Supplied records:
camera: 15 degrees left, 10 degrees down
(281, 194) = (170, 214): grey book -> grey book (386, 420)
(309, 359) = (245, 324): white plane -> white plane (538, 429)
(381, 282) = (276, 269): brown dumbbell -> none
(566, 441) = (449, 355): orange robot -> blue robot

...

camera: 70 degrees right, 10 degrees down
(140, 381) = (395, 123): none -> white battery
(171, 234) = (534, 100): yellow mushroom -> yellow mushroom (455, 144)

---

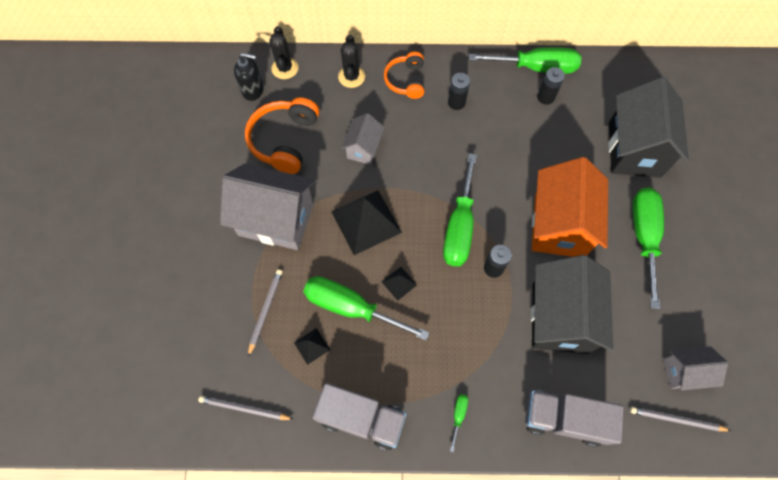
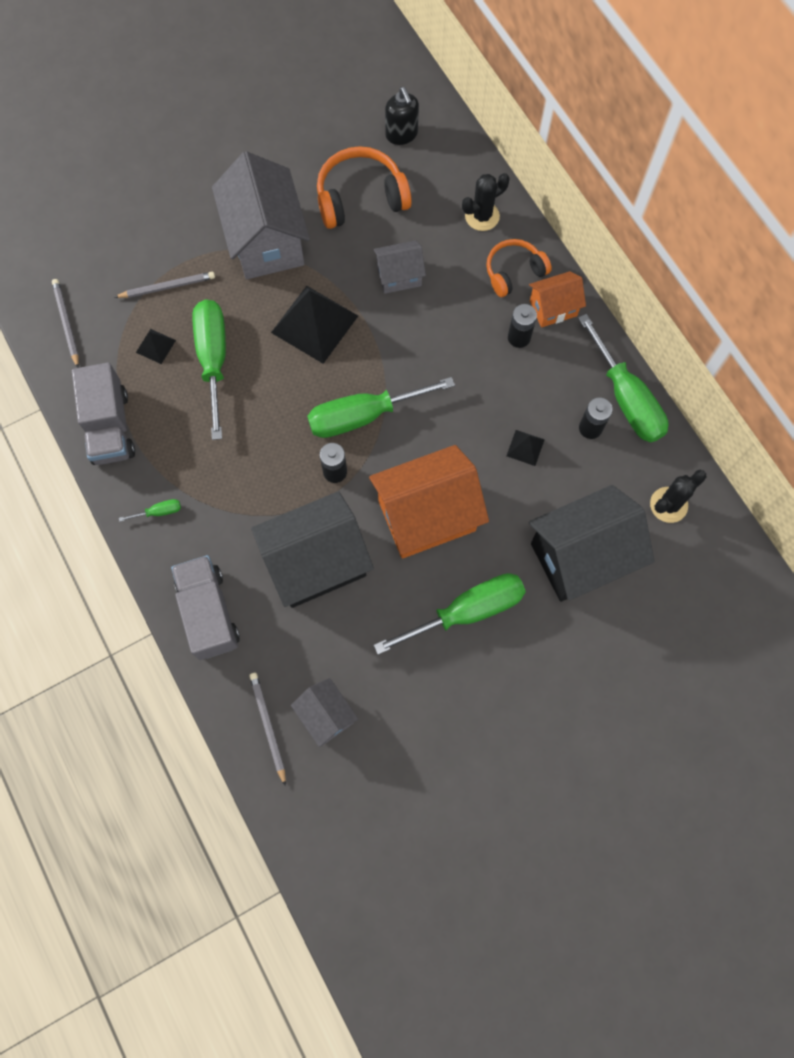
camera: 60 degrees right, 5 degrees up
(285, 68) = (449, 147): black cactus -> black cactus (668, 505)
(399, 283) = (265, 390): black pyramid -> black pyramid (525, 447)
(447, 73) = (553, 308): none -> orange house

The problem: Among the entries above, copy exactly only the lines starting with the one containing "(381, 282) = (276, 269): brown" and going through the one containing "(566, 441) = (449, 355): orange", both ends included.

Completed task:
(381, 282) = (276, 269): brown dumbbell -> none
(566, 441) = (449, 355): orange robot -> blue robot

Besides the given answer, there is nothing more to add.